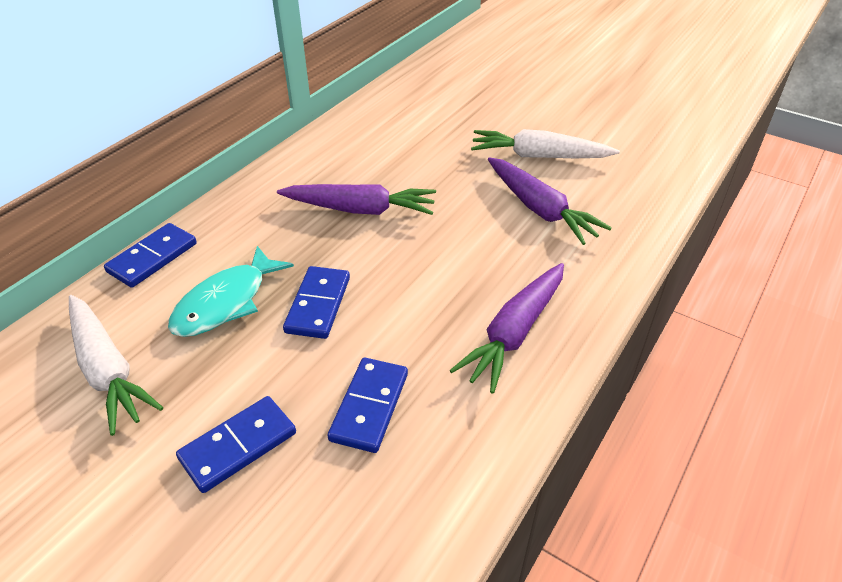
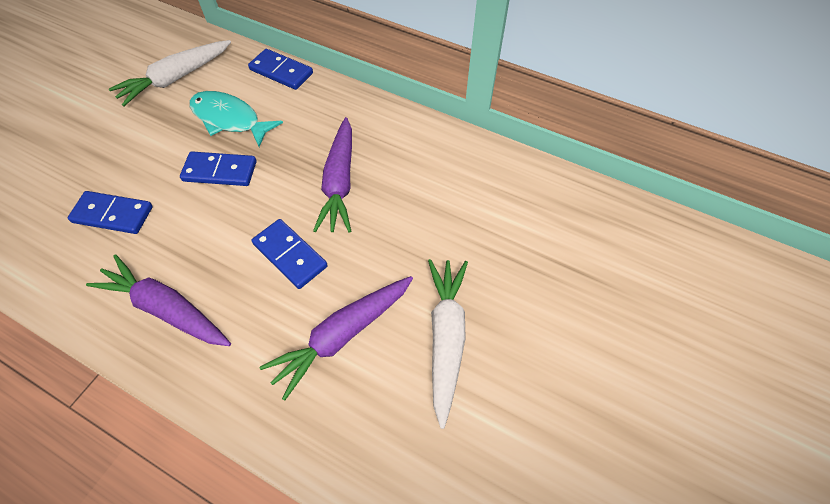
camera: 85 degrees right, 15 degrees up
blue domino [176,396,296,493] -> blue domino moved to [251,219,328,289]

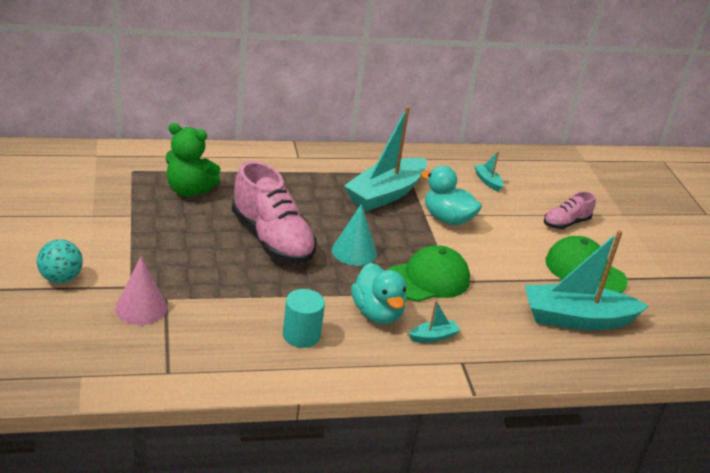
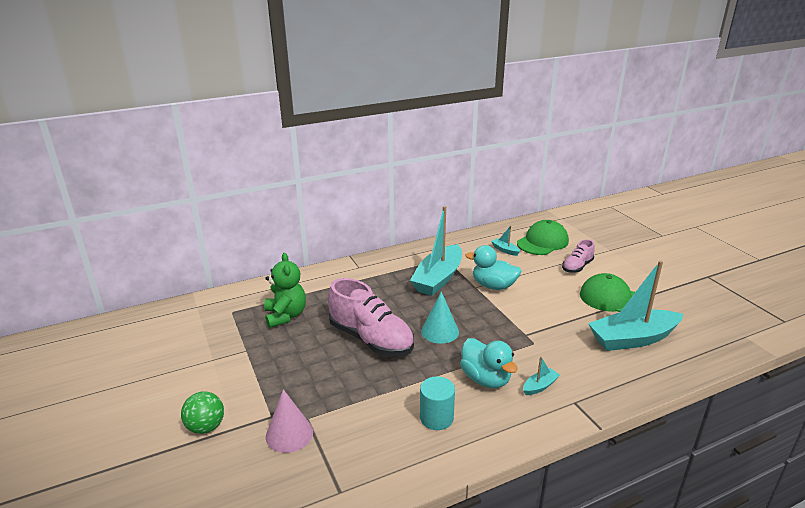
camera: 10 degrees left, 5 degrees down
turquoise ball [37,239,83,283] -> green ball [181,391,224,434]
green teddy bear [166,123,221,196] -> green teddy bear turned 105 degrees counterclockwise [264,253,306,328]
green cap [388,245,470,302] -> green cap moved to [517,220,569,255]

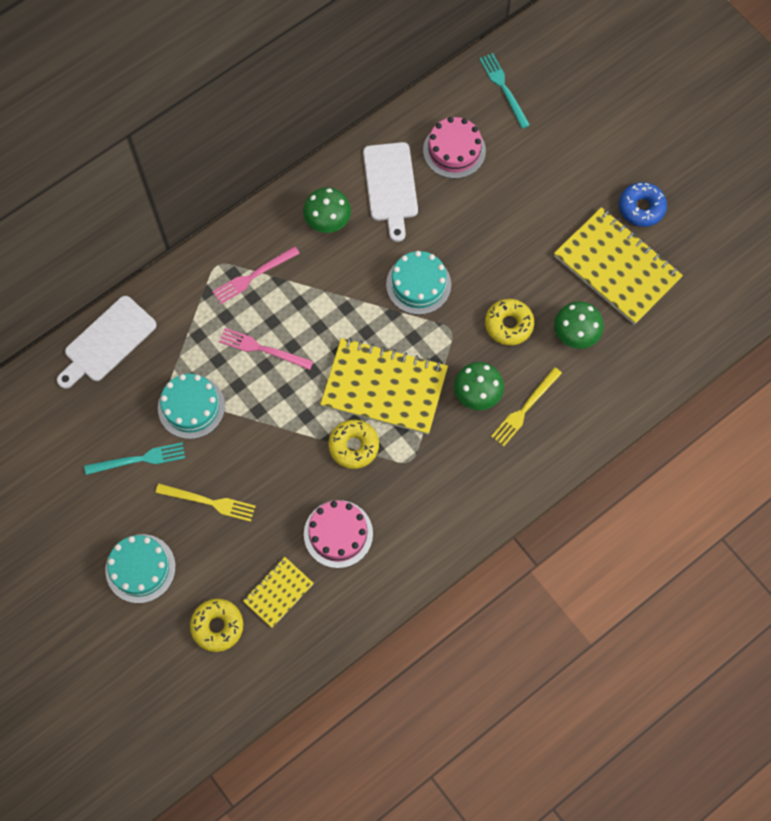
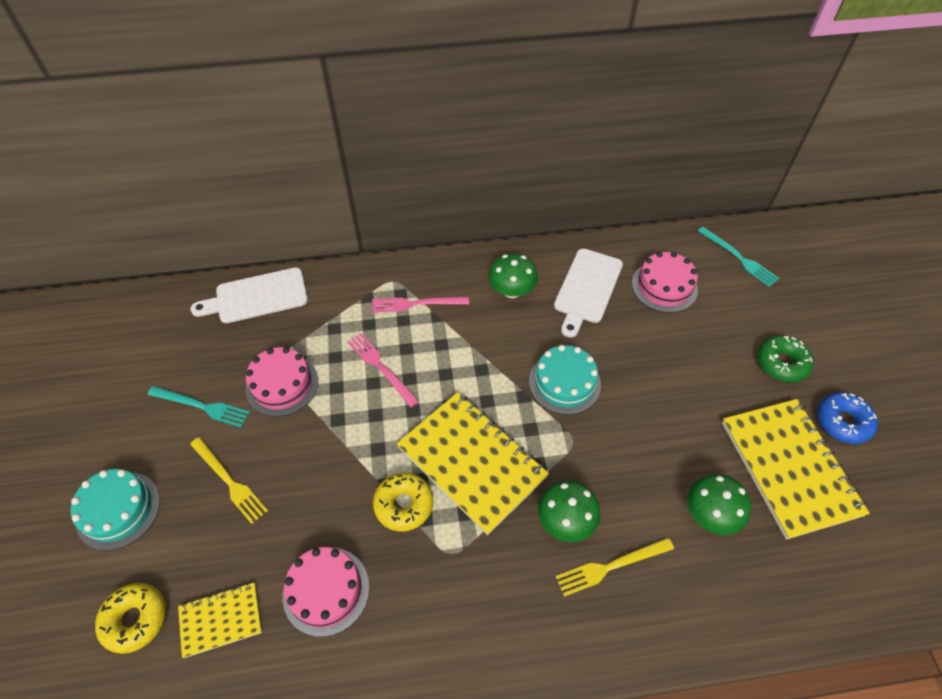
camera: 30 degrees right, 15 degrees down
turquoise cake [158,374,225,439] -> pink cake [245,347,318,417]
turquoise fork [479,53,530,129] -> turquoise fork turned 135 degrees clockwise [698,227,779,287]
yellow donut [485,299,534,345] -> none
none -> green donut [758,335,814,382]

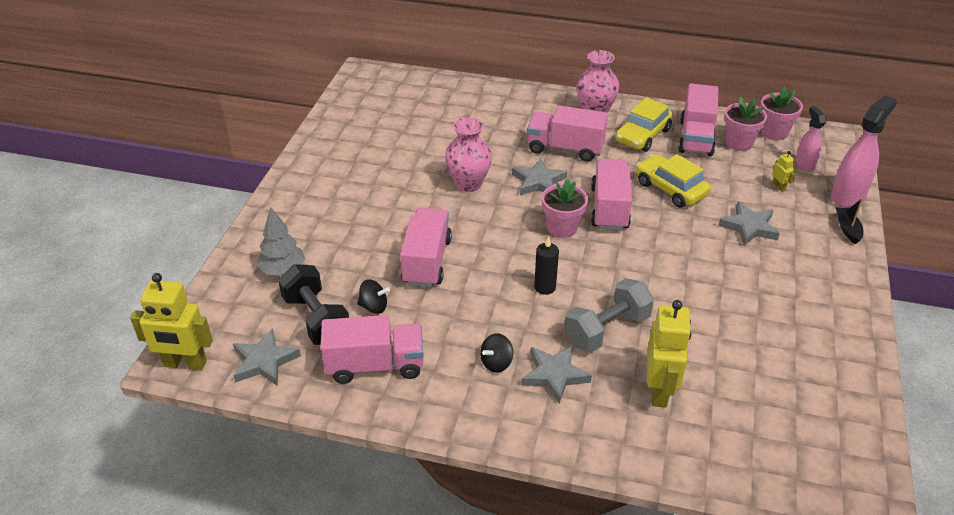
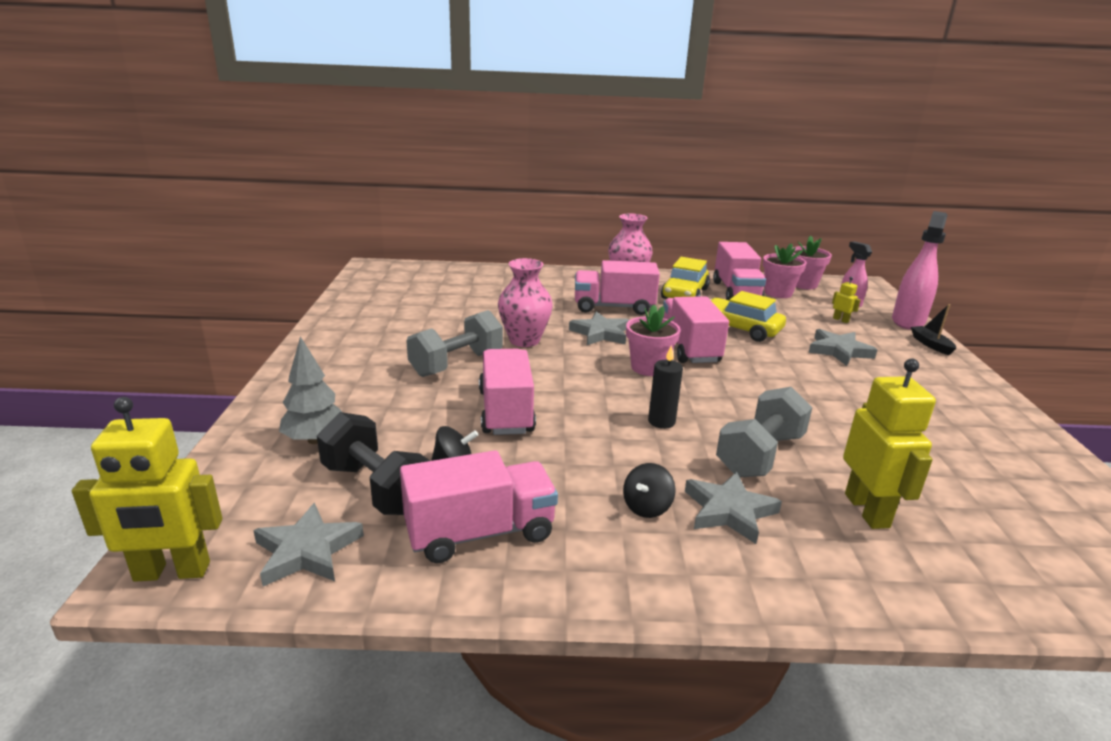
camera: 15 degrees left, 15 degrees down
none -> grey dumbbell [406,310,503,377]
━━━━━━━━━━━━━━━━
* **WHAT NEEDS TO BE DONE**
Say how many lines of the listing above contain "donut", with no other words.

* **ANSWER SPACE**
2